### TASK INSTRUCTIONS
Print nothing except the lines of the listing below from the line with "camera: 80 degrees right, 10 degrees up" to the line with "brown clock [193,178,273,287]", each exactly as written, both ends included.

### DATA

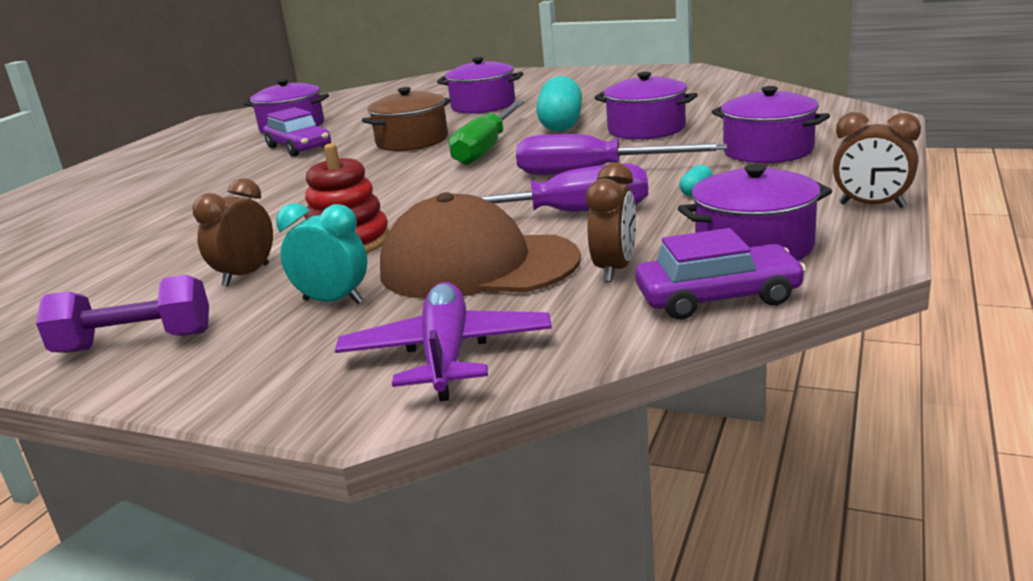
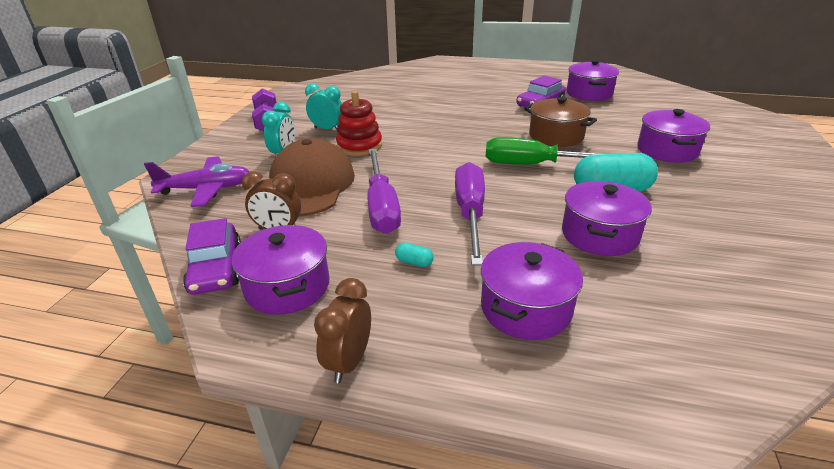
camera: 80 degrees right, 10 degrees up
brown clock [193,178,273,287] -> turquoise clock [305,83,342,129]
...
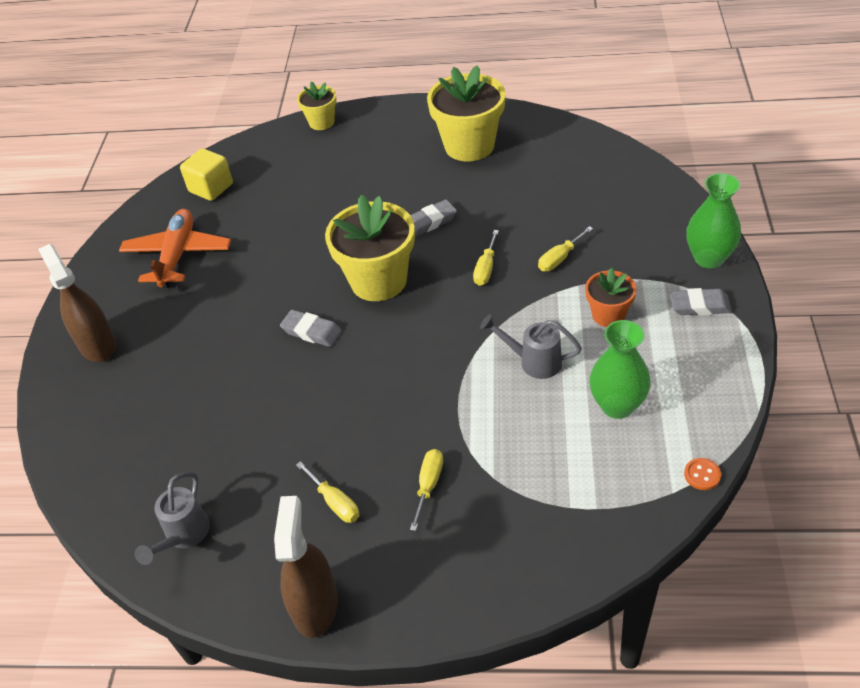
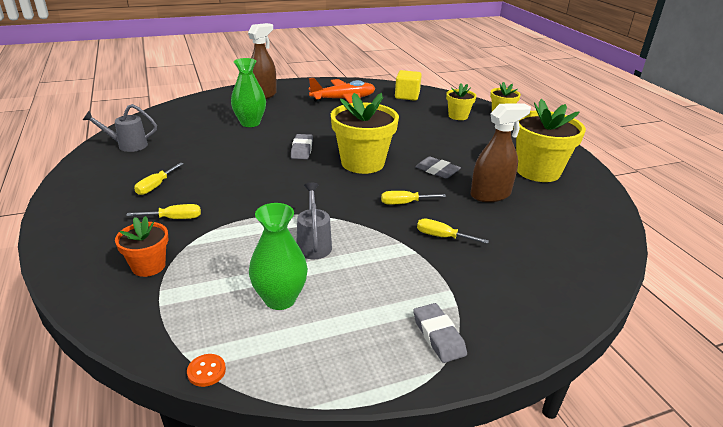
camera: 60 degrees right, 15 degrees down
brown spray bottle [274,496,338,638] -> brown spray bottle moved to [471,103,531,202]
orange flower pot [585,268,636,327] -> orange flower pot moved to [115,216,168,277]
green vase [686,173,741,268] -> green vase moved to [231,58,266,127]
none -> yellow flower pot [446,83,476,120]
...
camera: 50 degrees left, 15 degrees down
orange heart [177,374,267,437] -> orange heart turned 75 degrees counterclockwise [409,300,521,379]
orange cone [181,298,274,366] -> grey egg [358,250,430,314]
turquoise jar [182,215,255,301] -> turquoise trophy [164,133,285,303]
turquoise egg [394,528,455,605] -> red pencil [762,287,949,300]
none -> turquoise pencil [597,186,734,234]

### REPLY
camera: 80 degrees right, 10 degrees up
brown clock [193,178,273,287] -> turquoise clock [305,83,342,129]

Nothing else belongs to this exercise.